→ **Exercise prompt**:
An exact copy of all the lines below is required, with every image left out.

Segment Start: Provided records

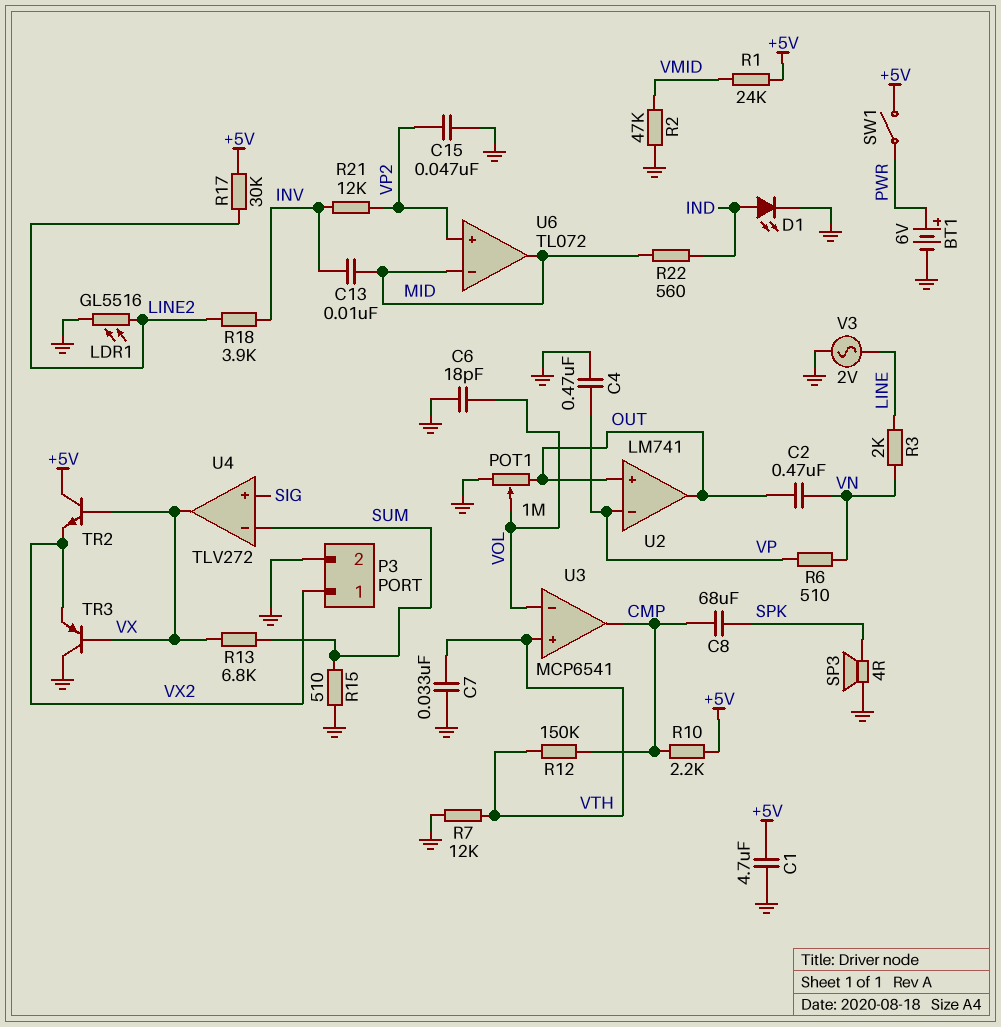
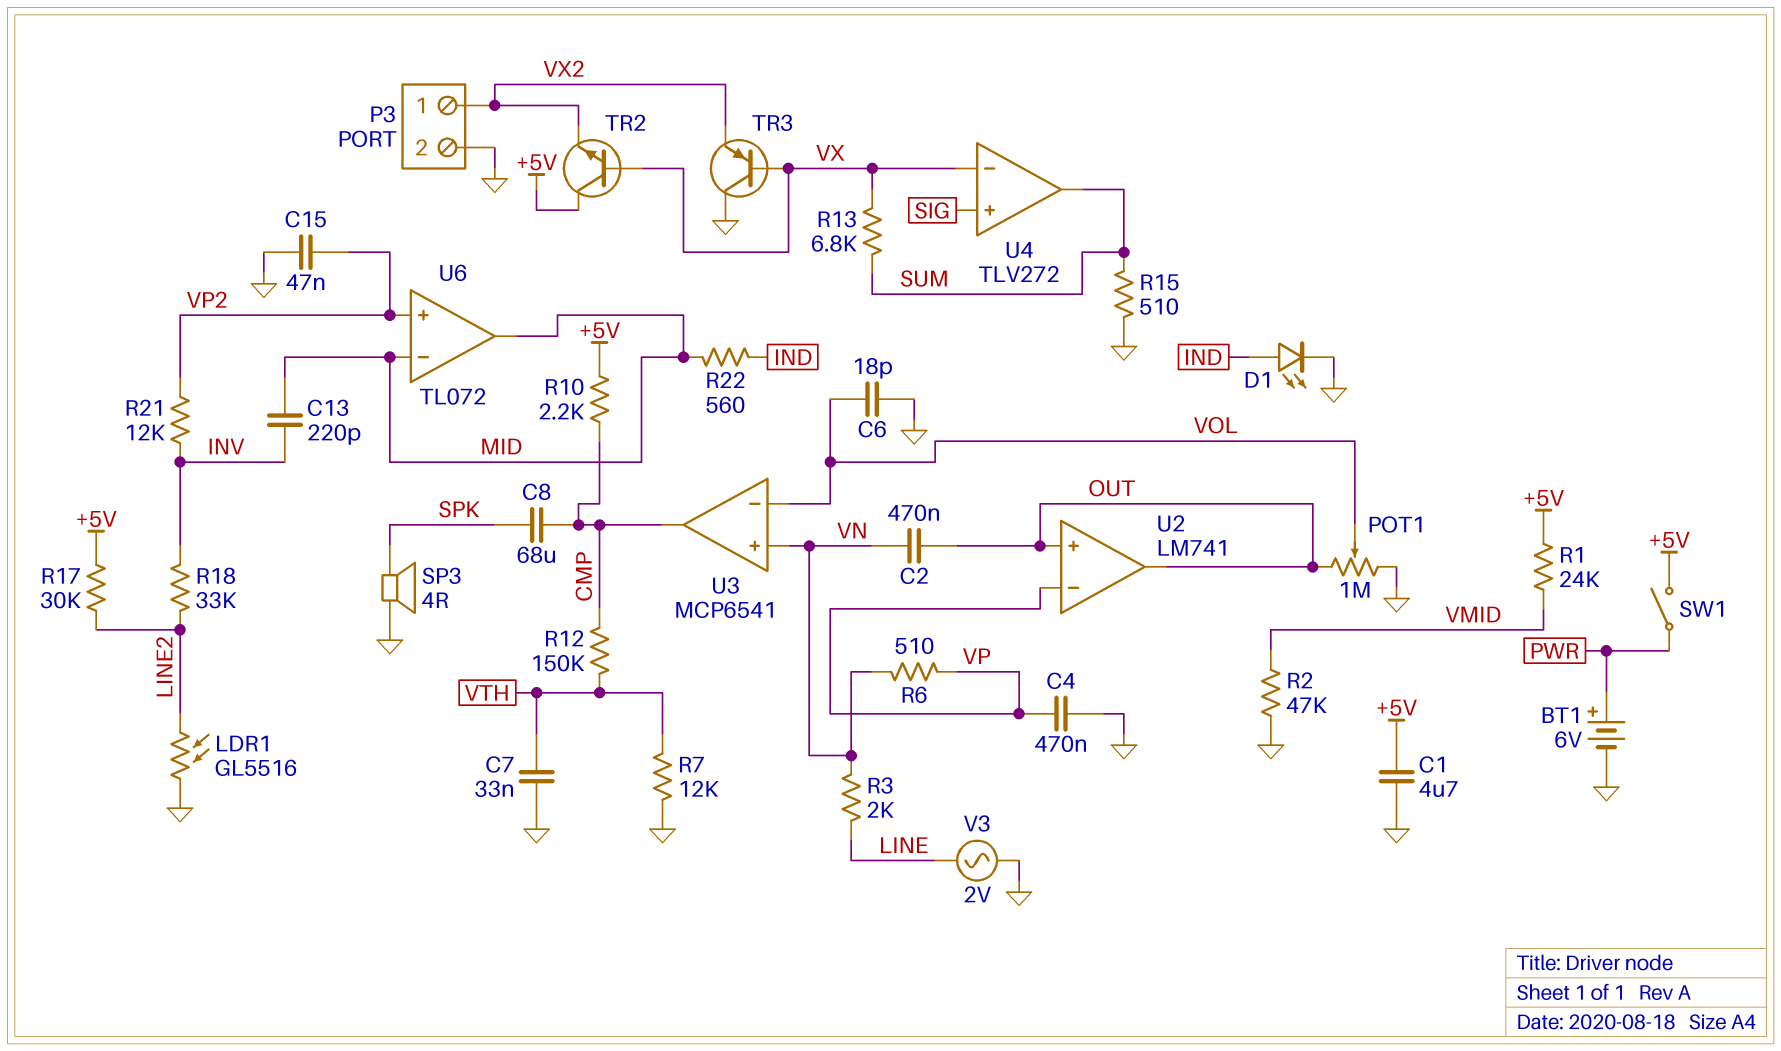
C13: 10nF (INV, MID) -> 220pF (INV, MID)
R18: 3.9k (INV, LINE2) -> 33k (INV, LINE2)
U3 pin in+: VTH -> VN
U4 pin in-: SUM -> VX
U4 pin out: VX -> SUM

Segment End: Provided records

→ **Exercise result**:
C13: 10nF (INV, MID) -> 220pF (INV, MID)
R18: 3.9k (INV, LINE2) -> 33k (INV, LINE2)
U3 pin in+: VTH -> VN
U4 pin in-: SUM -> VX
U4 pin out: VX -> SUM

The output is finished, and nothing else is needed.